Scene comparison data
***
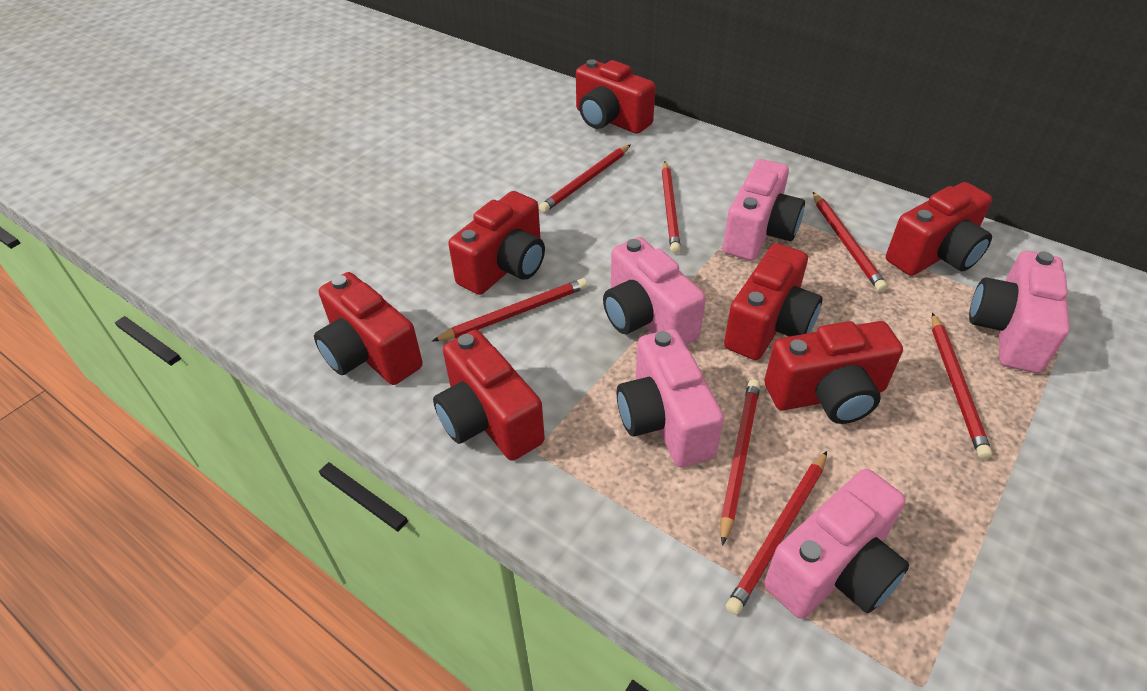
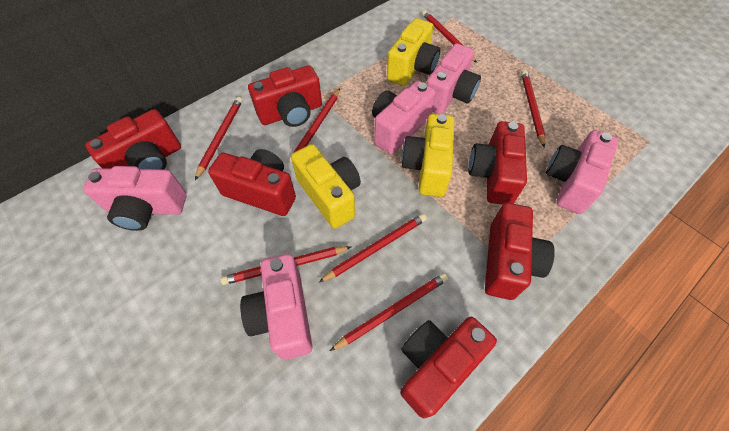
red camera: 7 -> 6
yellow camera: 0 -> 3

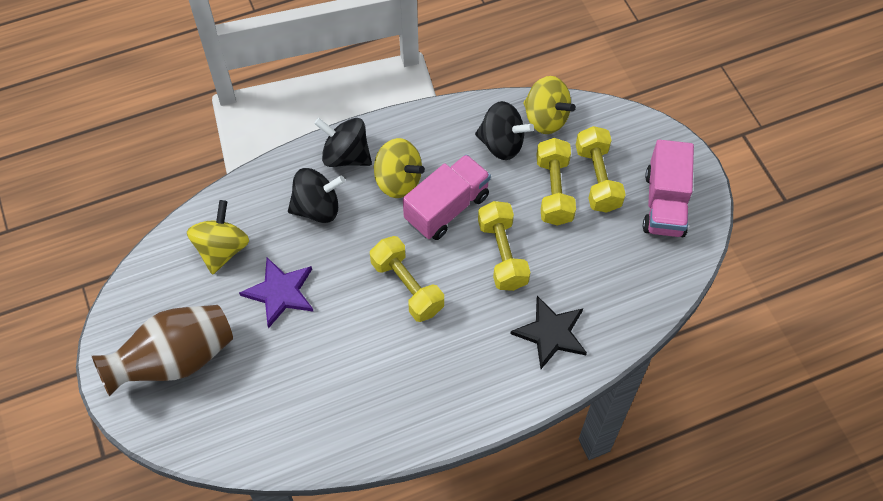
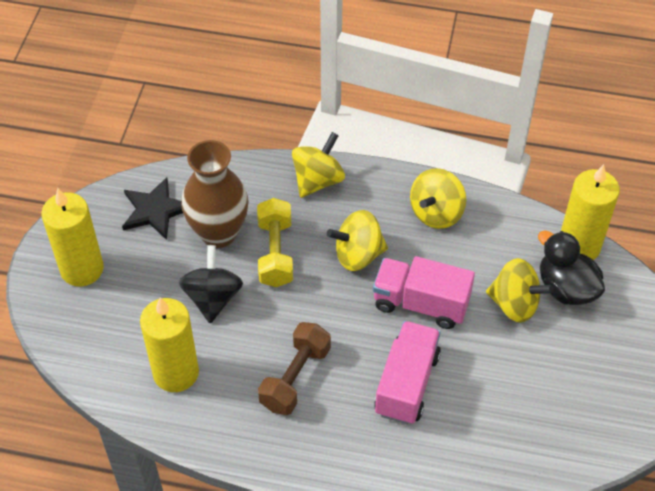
black duck: 0 -> 1
black spinning top: 3 -> 1
brown dumbbell: 0 -> 1
purple star: 1 -> 0
yellow candle: 0 -> 3
yellow dumbbell: 4 -> 1
yellow spinning top: 3 -> 4

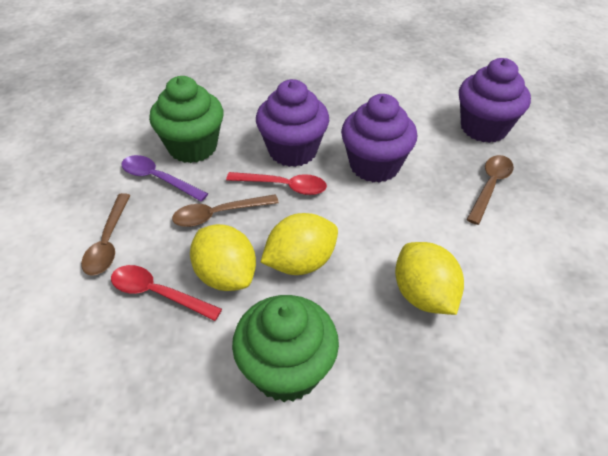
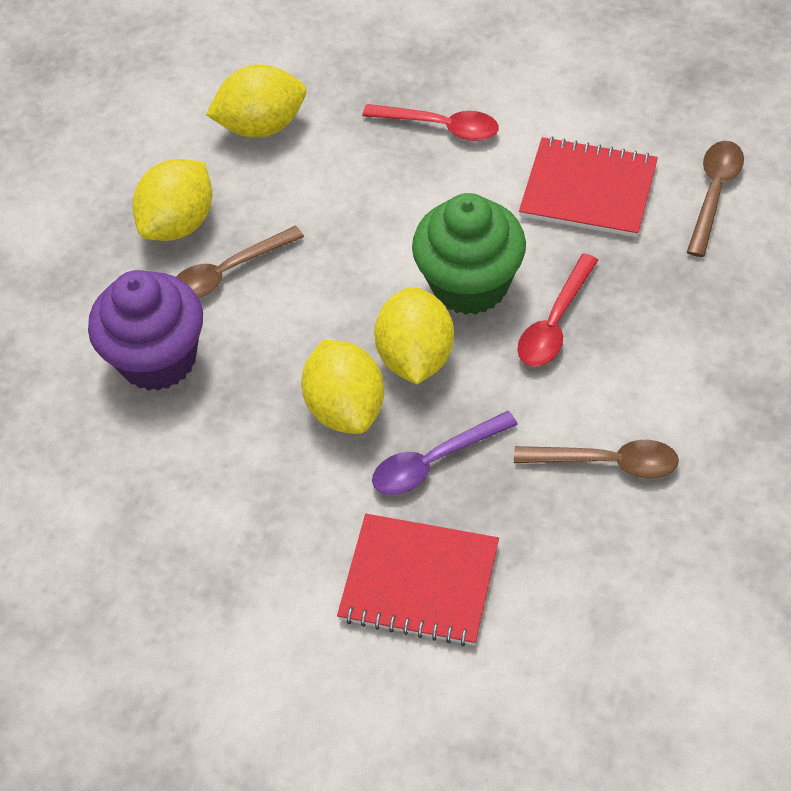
green cupcake: 2 -> 1
purple cupcake: 3 -> 1
red notebook: 0 -> 2
yellow lemon: 3 -> 4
***
- _YOUR GOAL_
Please print the entries above exactly. Skip every picture.

- _SOLUTION TO THIS PROBLEM_
red camera: 7 -> 6
yellow camera: 0 -> 3

black duck: 0 -> 1
black spinning top: 3 -> 1
brown dumbbell: 0 -> 1
purple star: 1 -> 0
yellow candle: 0 -> 3
yellow dumbbell: 4 -> 1
yellow spinning top: 3 -> 4

green cupcake: 2 -> 1
purple cupcake: 3 -> 1
red notebook: 0 -> 2
yellow lemon: 3 -> 4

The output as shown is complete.